* Modification records
===============
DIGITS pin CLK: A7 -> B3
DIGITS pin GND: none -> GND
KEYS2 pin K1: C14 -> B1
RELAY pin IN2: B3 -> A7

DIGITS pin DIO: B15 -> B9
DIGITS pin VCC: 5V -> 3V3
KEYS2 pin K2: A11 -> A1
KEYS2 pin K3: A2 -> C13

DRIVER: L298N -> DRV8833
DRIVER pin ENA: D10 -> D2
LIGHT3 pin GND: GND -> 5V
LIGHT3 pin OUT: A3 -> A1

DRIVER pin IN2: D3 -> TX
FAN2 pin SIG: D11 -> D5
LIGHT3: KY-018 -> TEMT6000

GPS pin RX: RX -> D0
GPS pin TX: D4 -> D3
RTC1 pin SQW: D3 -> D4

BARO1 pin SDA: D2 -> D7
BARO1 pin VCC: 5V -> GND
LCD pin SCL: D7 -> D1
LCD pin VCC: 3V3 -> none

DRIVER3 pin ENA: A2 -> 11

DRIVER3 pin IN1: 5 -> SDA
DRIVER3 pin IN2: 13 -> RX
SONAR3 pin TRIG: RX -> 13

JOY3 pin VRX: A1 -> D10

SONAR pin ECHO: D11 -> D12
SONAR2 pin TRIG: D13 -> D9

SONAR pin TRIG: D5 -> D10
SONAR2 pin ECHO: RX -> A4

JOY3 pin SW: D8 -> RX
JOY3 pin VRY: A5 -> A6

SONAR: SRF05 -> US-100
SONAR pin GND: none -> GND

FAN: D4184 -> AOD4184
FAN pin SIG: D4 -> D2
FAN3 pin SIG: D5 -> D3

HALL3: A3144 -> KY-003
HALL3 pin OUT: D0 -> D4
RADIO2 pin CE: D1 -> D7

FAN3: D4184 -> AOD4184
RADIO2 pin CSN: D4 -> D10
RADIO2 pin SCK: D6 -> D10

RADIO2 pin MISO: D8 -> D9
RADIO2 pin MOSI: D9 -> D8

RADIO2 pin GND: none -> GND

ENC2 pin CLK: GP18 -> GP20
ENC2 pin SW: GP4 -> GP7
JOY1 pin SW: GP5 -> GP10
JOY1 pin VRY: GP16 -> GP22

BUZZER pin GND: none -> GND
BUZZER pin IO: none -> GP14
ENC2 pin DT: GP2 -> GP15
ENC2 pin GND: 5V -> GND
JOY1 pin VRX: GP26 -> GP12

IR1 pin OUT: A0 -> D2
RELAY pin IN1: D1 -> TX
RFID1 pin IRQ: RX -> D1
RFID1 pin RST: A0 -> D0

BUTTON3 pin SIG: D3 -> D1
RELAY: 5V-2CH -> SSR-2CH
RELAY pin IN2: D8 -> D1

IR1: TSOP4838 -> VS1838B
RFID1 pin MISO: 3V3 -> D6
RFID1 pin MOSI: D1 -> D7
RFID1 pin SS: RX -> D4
===============
* Problem requirements
Find "HALL3 pin OUT: D0 -> D4" in the entries above and copy that whole line exactly, then each line after it through the line that contains "ENC2 pin SW: GP4 -> GP7".

* Written response
HALL3 pin OUT: D0 -> D4
RADIO2 pin CE: D1 -> D7

FAN3: D4184 -> AOD4184
RADIO2 pin CSN: D4 -> D10
RADIO2 pin SCK: D6 -> D10

RADIO2 pin MISO: D8 -> D9
RADIO2 pin MOSI: D9 -> D8

RADIO2 pin GND: none -> GND

ENC2 pin CLK: GP18 -> GP20
ENC2 pin SW: GP4 -> GP7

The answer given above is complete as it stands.